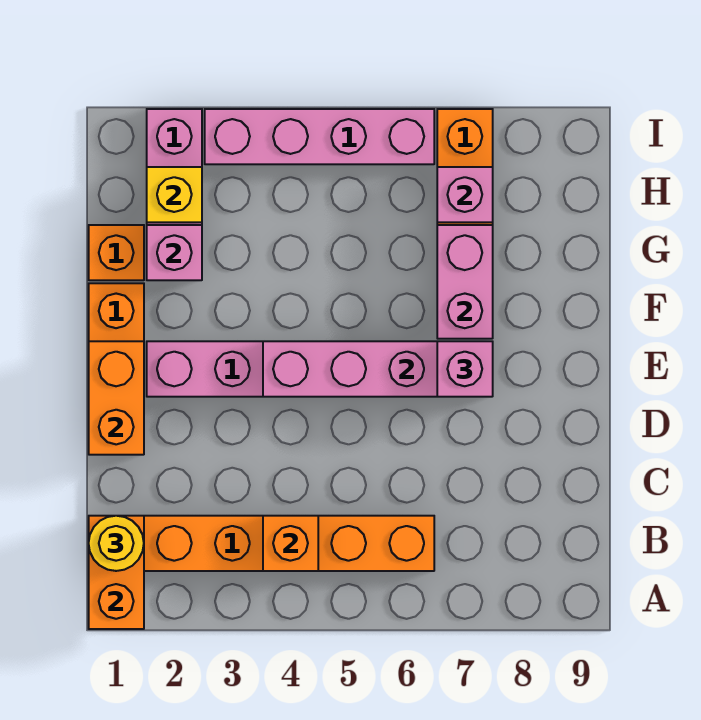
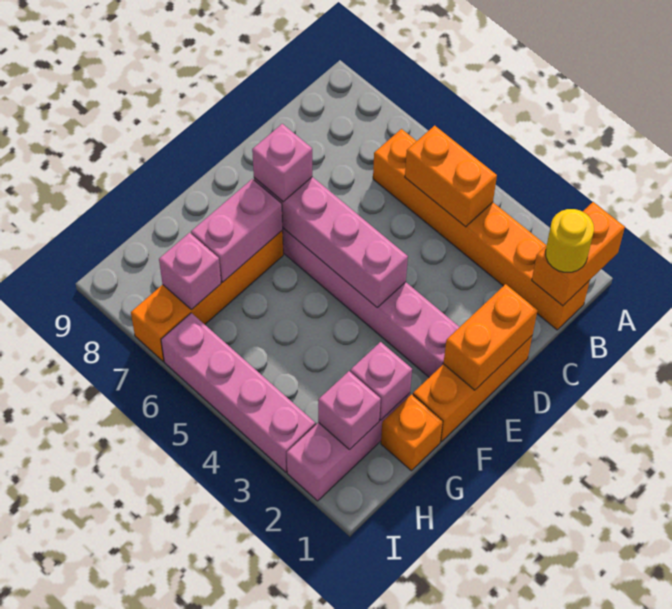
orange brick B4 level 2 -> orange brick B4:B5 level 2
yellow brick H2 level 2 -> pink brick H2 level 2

--

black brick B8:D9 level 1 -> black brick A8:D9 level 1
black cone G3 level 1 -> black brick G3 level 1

* * *

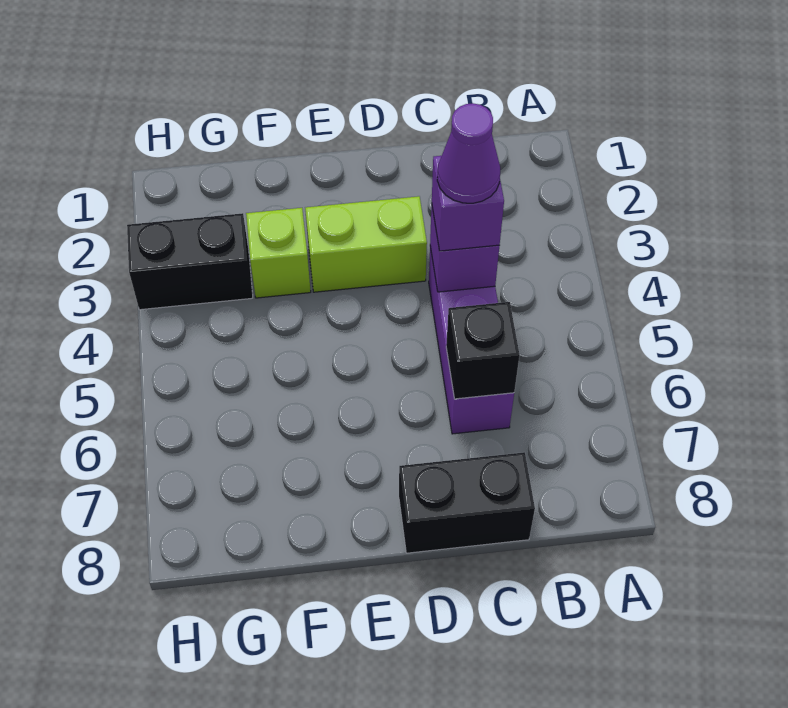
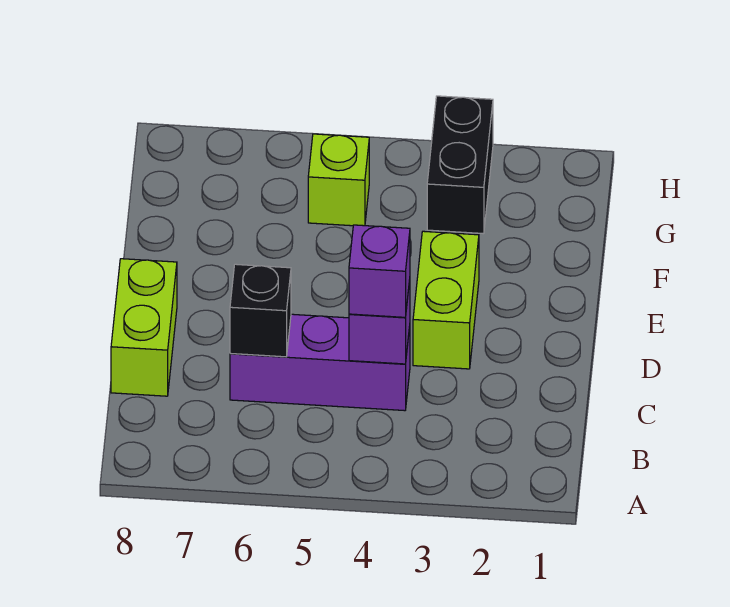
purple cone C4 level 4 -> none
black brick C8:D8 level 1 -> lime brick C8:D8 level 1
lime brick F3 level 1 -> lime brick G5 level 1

WHAT IS EXPECTED: Every line in the records that holds the word "lime" should be copied into the answer.

REPLY TO THE EXERCISE:
black brick C8:D8 level 1 -> lime brick C8:D8 level 1
lime brick F3 level 1 -> lime brick G5 level 1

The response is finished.